# WORK ORDER:
Go to the line with "none -> black tile M3:M8 level 1" in the entries below and write out every line from there through the line with "yellow tile J6:K6", exactly and without pictures.

[Collected data]
————
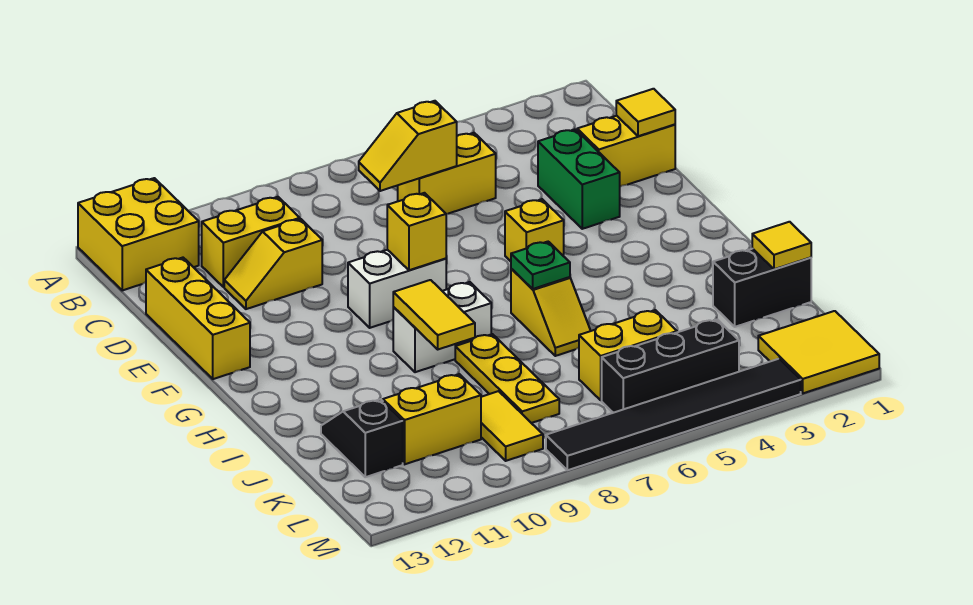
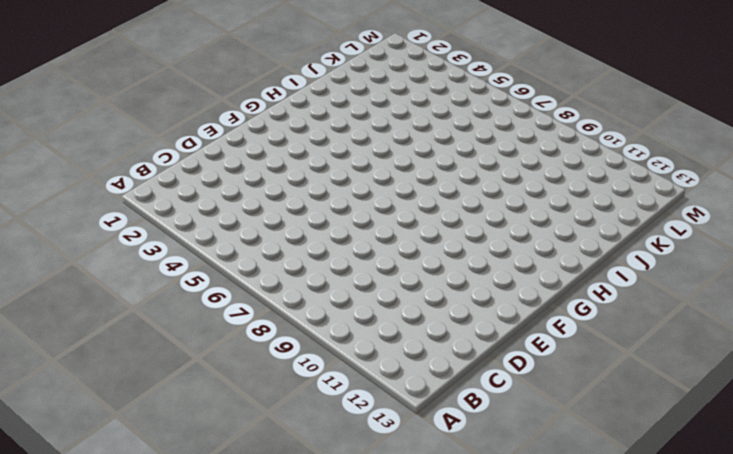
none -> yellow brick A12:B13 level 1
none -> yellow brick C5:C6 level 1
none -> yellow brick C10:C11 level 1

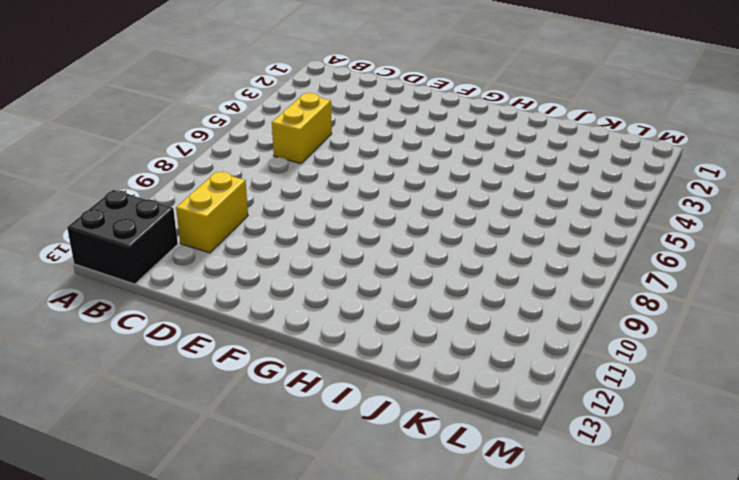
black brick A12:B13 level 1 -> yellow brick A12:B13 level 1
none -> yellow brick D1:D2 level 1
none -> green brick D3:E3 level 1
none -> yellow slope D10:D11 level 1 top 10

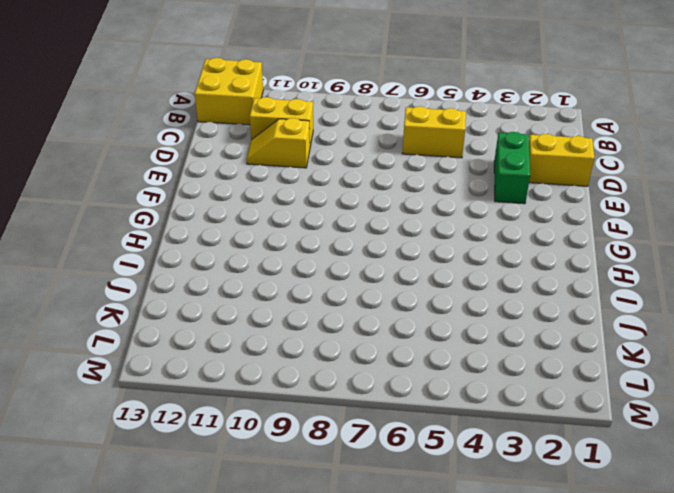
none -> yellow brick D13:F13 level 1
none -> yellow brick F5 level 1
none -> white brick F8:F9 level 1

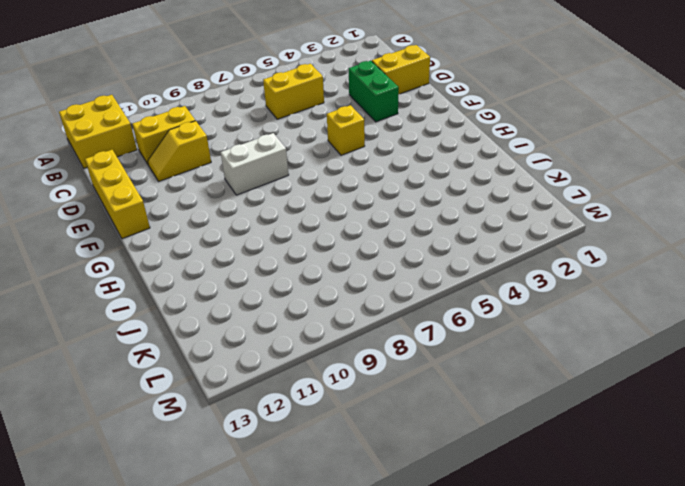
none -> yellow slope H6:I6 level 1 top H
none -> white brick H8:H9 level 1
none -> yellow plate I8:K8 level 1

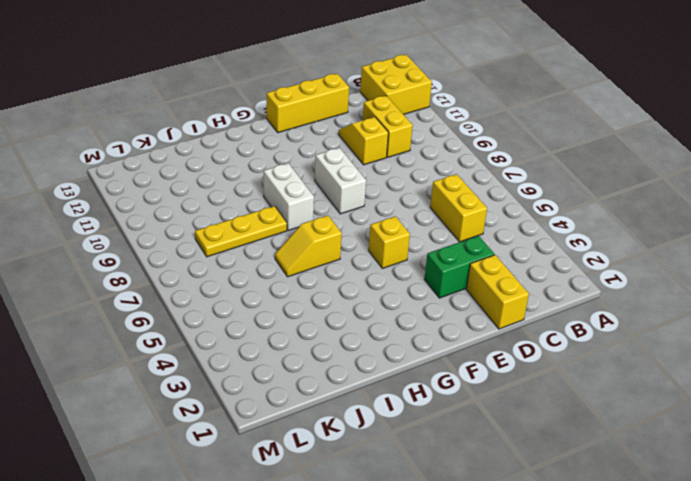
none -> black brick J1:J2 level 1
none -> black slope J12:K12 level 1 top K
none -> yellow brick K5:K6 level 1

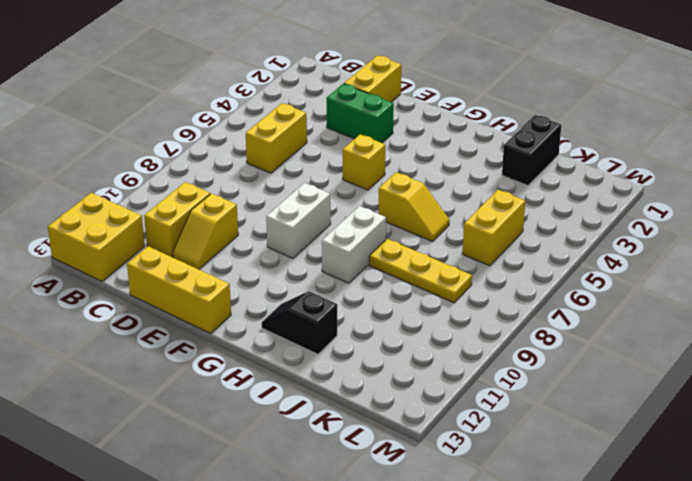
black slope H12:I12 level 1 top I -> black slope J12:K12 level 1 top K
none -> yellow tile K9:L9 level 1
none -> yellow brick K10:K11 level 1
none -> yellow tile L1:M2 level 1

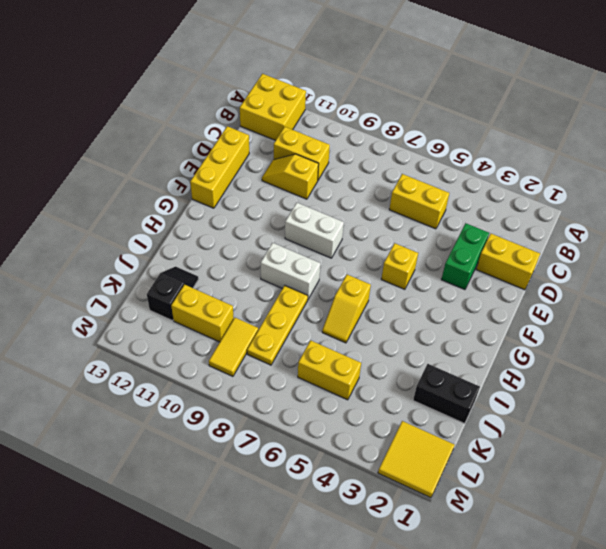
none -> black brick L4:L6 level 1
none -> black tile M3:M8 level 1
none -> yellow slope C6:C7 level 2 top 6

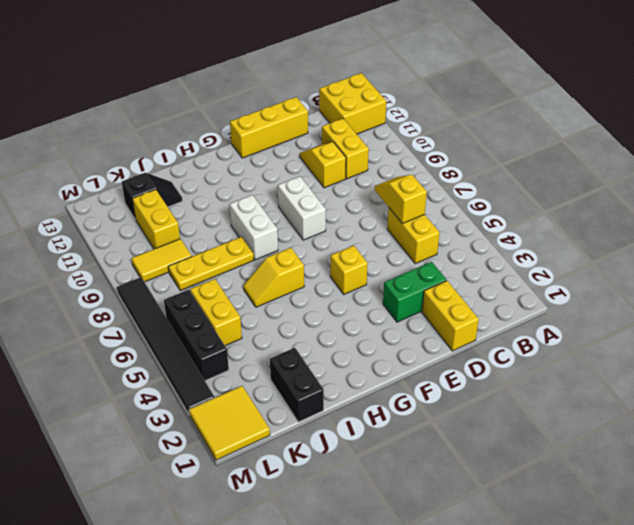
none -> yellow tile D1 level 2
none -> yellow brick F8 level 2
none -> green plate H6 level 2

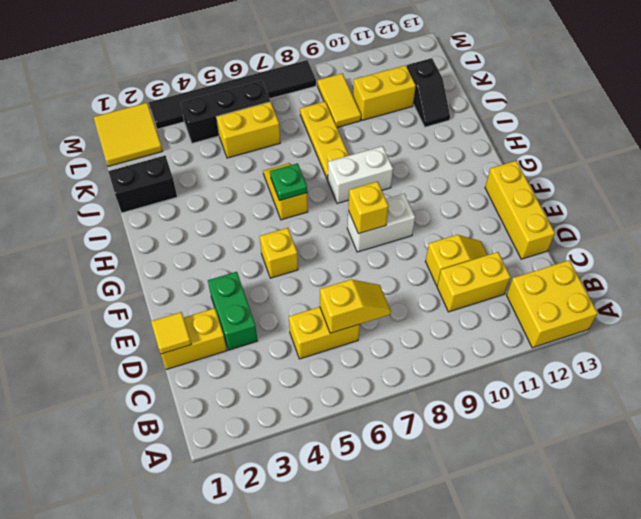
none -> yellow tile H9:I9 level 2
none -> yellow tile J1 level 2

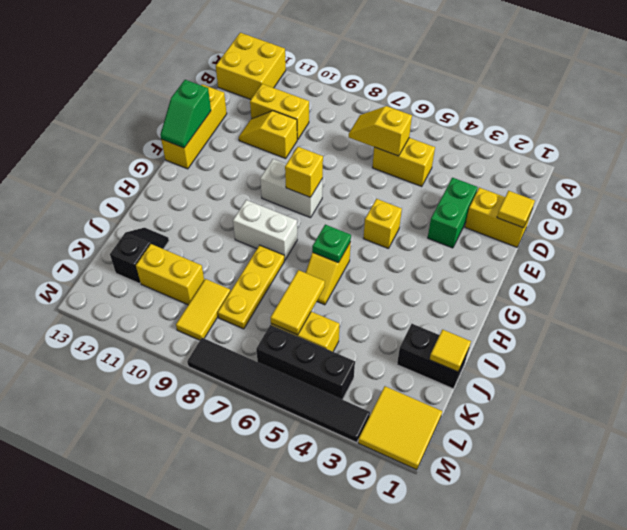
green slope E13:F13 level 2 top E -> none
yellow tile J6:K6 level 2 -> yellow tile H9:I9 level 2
————
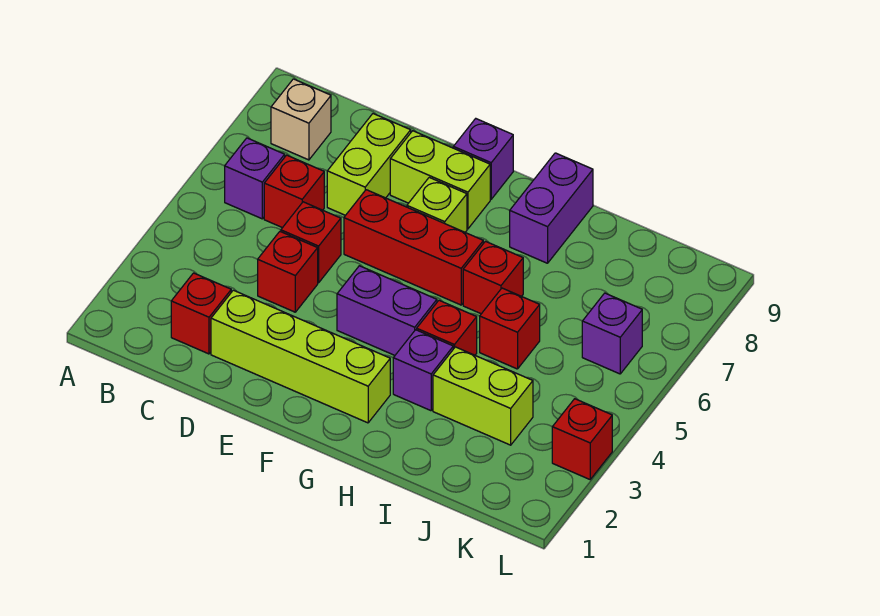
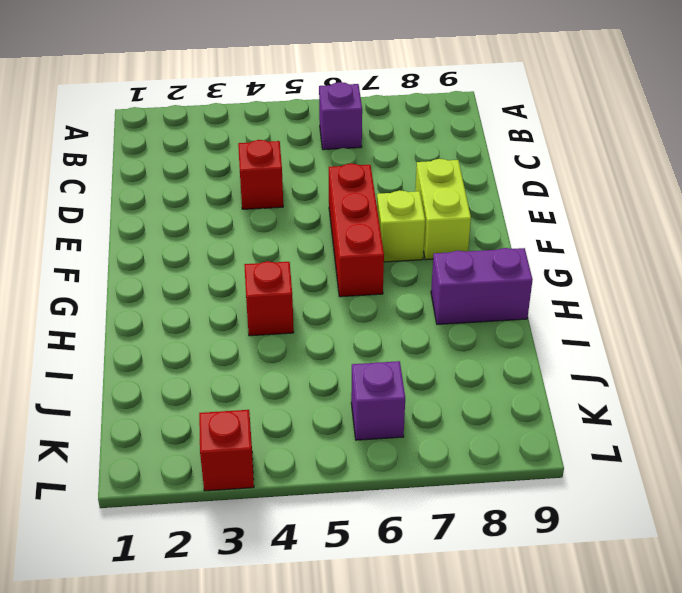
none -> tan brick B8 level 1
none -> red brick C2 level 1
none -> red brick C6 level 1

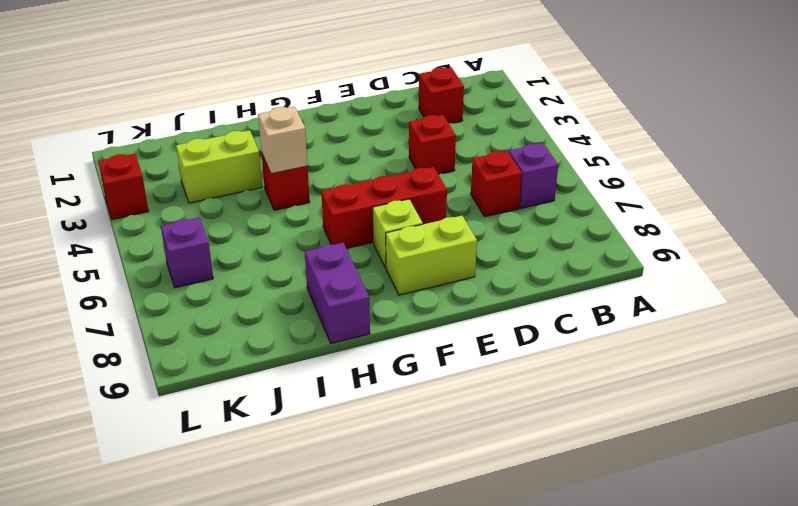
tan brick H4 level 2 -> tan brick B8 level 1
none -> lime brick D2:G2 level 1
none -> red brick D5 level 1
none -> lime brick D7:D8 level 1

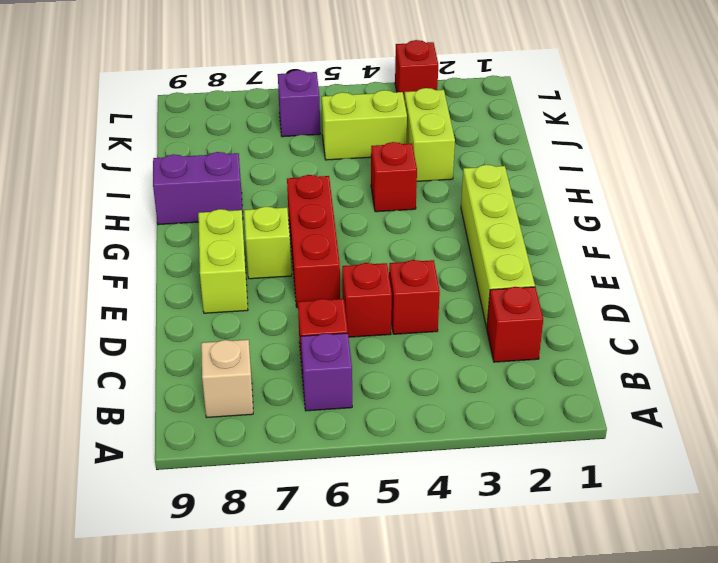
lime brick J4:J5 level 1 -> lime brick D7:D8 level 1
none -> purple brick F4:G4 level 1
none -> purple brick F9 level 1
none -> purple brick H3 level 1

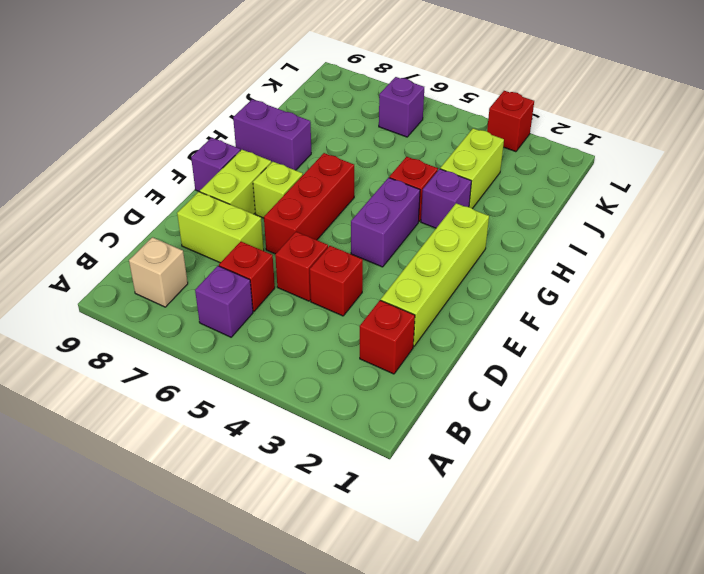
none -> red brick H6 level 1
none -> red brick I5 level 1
————
# RESPONSE:
none -> black tile M3:M8 level 1
none -> yellow slope C6:C7 level 2 top 6

none -> yellow tile D1 level 2
none -> yellow brick F8 level 2
none -> green plate H6 level 2

none -> yellow tile H9:I9 level 2
none -> yellow tile J1 level 2

green slope E13:F13 level 2 top E -> none
yellow tile J6:K6 level 2 -> yellow tile H9:I9 level 2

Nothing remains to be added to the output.